What you will do: Repeat only the stretch of lines below that runs from the line with "(548, 488) = (801, 580): grey" through the line with "(312, 151) = (645, 308): yellow", unaltered.

Records shown:
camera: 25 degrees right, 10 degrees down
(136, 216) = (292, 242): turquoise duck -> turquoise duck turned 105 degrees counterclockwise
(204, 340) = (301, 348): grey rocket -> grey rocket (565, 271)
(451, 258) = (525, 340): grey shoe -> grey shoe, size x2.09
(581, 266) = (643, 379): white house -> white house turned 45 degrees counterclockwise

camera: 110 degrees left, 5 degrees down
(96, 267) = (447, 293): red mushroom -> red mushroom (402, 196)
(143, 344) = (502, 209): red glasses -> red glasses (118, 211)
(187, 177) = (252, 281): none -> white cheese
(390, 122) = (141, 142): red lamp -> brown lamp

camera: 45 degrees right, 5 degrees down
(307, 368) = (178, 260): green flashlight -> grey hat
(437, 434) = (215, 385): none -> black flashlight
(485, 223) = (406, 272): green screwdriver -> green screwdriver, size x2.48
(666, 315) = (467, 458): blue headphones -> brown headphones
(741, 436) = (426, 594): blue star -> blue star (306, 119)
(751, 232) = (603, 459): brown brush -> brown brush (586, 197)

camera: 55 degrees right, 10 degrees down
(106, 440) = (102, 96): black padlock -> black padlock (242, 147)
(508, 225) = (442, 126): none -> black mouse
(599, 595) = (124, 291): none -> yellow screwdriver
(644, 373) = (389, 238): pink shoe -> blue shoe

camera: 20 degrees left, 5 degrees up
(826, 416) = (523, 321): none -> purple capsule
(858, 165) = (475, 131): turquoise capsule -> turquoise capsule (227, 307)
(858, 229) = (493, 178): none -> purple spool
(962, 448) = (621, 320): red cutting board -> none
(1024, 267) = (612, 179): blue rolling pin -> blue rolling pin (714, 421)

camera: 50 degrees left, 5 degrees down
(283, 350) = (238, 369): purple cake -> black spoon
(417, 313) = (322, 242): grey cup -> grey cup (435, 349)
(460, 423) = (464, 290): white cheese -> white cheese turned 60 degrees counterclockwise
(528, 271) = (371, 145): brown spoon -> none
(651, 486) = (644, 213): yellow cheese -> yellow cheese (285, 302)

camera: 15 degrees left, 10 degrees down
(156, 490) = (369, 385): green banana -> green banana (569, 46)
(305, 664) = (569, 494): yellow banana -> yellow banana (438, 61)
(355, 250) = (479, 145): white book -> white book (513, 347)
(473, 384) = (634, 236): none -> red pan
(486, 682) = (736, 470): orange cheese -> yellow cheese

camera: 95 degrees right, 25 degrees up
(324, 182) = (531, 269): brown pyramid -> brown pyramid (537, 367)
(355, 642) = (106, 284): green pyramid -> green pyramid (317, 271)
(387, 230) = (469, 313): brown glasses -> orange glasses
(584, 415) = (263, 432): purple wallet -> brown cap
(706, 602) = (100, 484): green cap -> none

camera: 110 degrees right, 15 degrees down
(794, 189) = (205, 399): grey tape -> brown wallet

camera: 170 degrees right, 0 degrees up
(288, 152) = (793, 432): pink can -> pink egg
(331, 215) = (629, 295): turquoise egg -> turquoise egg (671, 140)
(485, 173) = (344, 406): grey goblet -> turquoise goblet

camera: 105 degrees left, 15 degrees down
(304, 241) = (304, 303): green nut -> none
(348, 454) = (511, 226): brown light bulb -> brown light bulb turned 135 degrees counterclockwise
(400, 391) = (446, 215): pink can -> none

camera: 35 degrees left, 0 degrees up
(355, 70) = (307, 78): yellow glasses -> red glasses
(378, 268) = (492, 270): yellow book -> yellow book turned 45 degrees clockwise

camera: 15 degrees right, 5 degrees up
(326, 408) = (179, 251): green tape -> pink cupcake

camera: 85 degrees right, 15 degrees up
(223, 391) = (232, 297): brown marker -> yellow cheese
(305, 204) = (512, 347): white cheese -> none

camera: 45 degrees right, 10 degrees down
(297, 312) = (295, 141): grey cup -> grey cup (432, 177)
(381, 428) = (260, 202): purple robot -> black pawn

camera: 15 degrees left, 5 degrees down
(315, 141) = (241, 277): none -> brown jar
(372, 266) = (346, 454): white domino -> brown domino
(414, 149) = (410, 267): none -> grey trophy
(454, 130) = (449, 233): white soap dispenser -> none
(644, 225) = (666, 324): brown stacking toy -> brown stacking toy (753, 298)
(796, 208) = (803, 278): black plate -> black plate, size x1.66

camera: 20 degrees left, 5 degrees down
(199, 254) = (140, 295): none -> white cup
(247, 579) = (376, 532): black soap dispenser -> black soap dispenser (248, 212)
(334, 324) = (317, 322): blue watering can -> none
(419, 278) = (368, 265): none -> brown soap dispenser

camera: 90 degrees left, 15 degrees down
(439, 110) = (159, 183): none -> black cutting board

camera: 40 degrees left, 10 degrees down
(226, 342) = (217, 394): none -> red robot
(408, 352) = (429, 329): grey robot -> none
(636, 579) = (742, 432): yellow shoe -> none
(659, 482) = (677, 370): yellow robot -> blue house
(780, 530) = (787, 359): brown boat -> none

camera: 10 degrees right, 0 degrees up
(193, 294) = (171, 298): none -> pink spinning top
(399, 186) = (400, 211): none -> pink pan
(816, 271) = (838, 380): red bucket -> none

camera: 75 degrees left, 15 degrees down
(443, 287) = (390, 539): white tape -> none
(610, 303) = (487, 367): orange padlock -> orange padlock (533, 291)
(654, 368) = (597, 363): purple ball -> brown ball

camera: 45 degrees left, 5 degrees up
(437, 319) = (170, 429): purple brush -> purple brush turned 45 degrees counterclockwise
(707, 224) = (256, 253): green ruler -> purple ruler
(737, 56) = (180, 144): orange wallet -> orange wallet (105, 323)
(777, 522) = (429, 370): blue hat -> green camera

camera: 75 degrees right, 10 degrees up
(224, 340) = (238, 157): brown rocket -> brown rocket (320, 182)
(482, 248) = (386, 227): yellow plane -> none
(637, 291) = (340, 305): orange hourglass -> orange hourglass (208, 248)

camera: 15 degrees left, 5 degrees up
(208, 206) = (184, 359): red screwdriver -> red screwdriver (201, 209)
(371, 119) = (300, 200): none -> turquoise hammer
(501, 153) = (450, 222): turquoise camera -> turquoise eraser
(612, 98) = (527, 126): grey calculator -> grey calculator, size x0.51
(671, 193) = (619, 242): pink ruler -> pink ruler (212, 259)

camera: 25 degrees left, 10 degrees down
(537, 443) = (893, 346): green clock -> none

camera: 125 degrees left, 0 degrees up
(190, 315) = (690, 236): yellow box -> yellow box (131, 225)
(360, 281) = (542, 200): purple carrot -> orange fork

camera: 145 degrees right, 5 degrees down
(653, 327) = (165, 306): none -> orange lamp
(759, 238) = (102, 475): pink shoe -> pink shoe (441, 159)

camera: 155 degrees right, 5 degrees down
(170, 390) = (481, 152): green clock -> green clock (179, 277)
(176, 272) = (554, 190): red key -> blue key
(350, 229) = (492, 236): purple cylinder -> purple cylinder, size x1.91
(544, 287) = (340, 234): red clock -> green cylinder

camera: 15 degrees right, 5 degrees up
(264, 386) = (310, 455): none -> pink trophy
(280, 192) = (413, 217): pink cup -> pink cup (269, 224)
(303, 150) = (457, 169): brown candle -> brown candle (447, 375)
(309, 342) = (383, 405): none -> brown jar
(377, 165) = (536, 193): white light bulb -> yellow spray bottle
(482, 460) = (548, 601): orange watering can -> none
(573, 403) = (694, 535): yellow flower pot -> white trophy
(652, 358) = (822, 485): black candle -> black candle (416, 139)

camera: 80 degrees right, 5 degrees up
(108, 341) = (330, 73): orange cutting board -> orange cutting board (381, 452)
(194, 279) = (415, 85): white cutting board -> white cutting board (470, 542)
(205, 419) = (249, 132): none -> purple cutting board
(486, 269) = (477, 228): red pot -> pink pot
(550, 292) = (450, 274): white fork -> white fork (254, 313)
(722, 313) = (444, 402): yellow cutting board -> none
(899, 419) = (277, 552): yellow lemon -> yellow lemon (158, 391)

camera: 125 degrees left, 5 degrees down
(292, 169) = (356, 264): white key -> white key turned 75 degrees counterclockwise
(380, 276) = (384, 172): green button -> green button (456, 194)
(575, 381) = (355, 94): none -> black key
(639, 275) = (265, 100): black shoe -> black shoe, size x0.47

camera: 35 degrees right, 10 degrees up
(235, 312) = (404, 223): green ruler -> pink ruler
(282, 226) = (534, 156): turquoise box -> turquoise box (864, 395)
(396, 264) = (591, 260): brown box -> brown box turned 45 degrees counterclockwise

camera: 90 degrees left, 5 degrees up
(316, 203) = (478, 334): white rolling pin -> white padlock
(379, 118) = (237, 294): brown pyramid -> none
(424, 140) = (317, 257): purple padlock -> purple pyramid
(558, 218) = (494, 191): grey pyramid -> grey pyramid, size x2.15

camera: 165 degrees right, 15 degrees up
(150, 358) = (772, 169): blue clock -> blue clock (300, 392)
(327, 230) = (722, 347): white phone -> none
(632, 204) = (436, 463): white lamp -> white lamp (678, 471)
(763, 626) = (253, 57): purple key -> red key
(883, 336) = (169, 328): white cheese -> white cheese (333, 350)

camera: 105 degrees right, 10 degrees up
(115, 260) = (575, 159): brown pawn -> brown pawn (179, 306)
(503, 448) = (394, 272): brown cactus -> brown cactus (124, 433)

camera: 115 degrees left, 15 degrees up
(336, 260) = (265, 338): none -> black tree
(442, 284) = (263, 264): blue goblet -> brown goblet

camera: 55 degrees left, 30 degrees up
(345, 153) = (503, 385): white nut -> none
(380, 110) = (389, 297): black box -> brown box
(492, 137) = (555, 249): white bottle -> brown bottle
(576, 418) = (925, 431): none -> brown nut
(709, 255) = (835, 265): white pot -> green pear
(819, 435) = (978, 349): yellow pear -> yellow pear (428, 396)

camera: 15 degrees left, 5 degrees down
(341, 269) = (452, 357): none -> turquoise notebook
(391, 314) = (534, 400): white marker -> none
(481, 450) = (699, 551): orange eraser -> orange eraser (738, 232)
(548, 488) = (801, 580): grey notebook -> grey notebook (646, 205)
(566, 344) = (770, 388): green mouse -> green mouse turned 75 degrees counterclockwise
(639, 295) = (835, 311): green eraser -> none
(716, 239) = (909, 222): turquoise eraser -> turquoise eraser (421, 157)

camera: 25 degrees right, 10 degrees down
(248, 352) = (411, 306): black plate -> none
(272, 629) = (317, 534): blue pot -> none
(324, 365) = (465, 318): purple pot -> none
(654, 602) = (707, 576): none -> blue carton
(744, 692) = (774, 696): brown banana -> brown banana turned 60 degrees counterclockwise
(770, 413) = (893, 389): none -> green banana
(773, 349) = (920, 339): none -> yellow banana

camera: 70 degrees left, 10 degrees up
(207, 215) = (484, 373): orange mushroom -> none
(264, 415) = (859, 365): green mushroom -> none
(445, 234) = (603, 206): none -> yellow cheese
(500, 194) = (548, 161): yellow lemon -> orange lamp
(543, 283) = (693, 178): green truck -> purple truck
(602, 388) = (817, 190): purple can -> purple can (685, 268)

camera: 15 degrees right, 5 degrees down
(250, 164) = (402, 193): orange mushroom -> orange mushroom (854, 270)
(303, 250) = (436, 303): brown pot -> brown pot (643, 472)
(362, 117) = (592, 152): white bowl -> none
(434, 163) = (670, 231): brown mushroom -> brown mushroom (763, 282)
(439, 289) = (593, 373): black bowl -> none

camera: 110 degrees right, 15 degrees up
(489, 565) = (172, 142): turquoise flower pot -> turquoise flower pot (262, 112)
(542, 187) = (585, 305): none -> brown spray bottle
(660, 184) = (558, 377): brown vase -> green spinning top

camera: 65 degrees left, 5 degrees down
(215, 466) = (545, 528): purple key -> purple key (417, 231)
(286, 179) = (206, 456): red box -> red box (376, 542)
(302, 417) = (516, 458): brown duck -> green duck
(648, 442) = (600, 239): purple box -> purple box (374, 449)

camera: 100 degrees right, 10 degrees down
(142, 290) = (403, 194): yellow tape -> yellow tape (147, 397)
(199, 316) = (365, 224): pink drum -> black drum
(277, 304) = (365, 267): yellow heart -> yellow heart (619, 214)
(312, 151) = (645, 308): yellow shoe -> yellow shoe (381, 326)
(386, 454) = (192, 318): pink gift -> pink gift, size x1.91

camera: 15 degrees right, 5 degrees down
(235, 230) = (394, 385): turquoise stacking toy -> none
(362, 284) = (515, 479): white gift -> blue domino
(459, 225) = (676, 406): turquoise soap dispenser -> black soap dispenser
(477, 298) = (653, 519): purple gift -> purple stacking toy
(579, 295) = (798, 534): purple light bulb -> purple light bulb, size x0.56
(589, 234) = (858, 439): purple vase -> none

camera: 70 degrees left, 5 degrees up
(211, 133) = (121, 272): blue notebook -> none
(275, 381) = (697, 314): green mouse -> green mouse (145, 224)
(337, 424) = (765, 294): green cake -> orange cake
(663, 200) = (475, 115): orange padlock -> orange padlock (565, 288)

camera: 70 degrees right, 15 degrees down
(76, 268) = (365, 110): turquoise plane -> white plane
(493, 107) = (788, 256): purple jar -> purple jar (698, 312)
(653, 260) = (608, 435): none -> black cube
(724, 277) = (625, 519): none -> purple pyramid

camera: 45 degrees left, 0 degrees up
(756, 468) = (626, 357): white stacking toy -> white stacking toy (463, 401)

Exercise answer:
(548, 488) = (801, 580): grey notebook -> grey notebook (646, 205)
(566, 344) = (770, 388): green mouse -> green mouse turned 75 degrees counterclockwise
(639, 295) = (835, 311): green eraser -> none
(716, 239) = (909, 222): turquoise eraser -> turquoise eraser (421, 157)

camera: 25 degrees right, 10 degrees down
(248, 352) = (411, 306): black plate -> none
(272, 629) = (317, 534): blue pot -> none
(324, 365) = (465, 318): purple pot -> none
(654, 602) = (707, 576): none -> blue carton
(744, 692) = (774, 696): brown banana -> brown banana turned 60 degrees counterclockwise
(770, 413) = (893, 389): none -> green banana
(773, 349) = (920, 339): none -> yellow banana

camera: 70 degrees left, 10 degrees up
(207, 215) = (484, 373): orange mushroom -> none
(264, 415) = (859, 365): green mushroom -> none
(445, 234) = (603, 206): none -> yellow cheese
(500, 194) = (548, 161): yellow lemon -> orange lamp
(543, 283) = (693, 178): green truck -> purple truck
(602, 388) = (817, 190): purple can -> purple can (685, 268)

camera: 15 degrees right, 5 degrees down
(250, 164) = (402, 193): orange mushroom -> orange mushroom (854, 270)
(303, 250) = (436, 303): brown pot -> brown pot (643, 472)
(362, 117) = (592, 152): white bowl -> none
(434, 163) = (670, 231): brown mushroom -> brown mushroom (763, 282)
(439, 289) = (593, 373): black bowl -> none

camera: 110 degrees right, 15 degrees up
(489, 565) = (172, 142): turquoise flower pot -> turquoise flower pot (262, 112)
(542, 187) = (585, 305): none -> brown spray bottle
(660, 184) = (558, 377): brown vase -> green spinning top

camera: 65 degrees left, 5 degrees down
(215, 466) = (545, 528): purple key -> purple key (417, 231)
(286, 179) = (206, 456): red box -> red box (376, 542)
(302, 417) = (516, 458): brown duck -> green duck
(648, 442) = (600, 239): purple box -> purple box (374, 449)

camera: 100 degrees right, 10 degrees down
(142, 290) = (403, 194): yellow tape -> yellow tape (147, 397)
(199, 316) = (365, 224): pink drum -> black drum
(277, 304) = (365, 267): yellow heart -> yellow heart (619, 214)
(312, 151) = (645, 308): yellow shoe -> yellow shoe (381, 326)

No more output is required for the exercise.